__Exercise objective__
Leaving out the images, repeat all the lines below exactly.

__Data extracts__

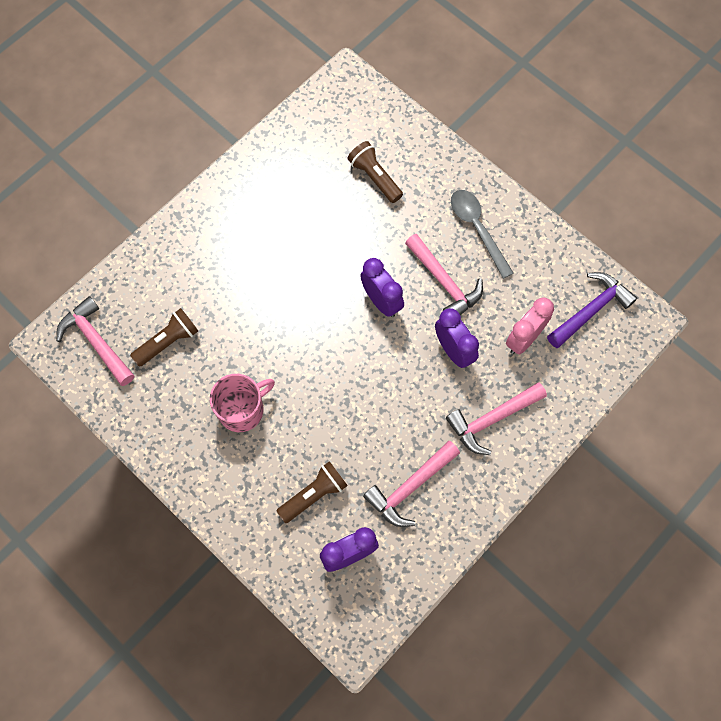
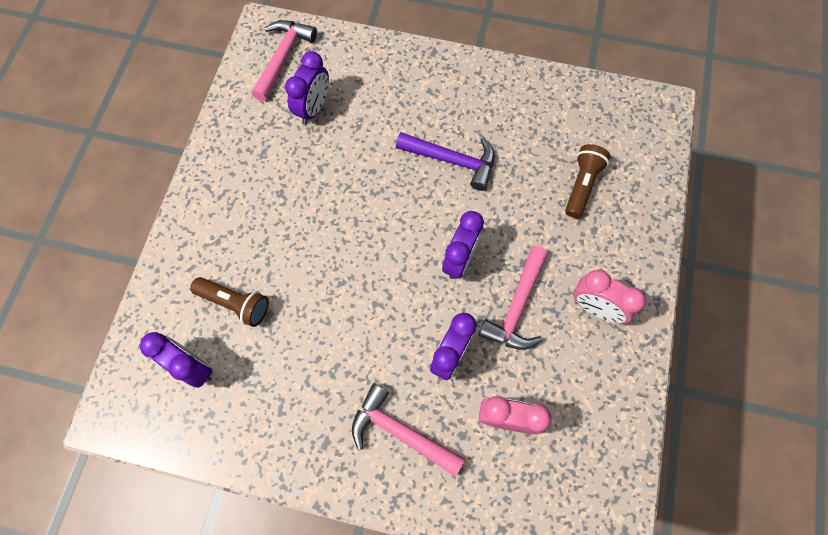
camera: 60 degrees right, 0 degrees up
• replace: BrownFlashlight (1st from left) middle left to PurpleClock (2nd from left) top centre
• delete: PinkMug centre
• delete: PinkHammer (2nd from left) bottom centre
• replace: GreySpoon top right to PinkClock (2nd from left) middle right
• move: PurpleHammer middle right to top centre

__Response to the exercise__
camera: 60 degrees right, 0 degrees up
• replace: BrownFlashlight (1st from left) middle left to PurpleClock (2nd from left) top centre
• delete: PinkMug centre
• delete: PinkHammer (2nd from left) bottom centre
• replace: GreySpoon top right to PinkClock (2nd from left) middle right
• move: PurpleHammer middle right to top centre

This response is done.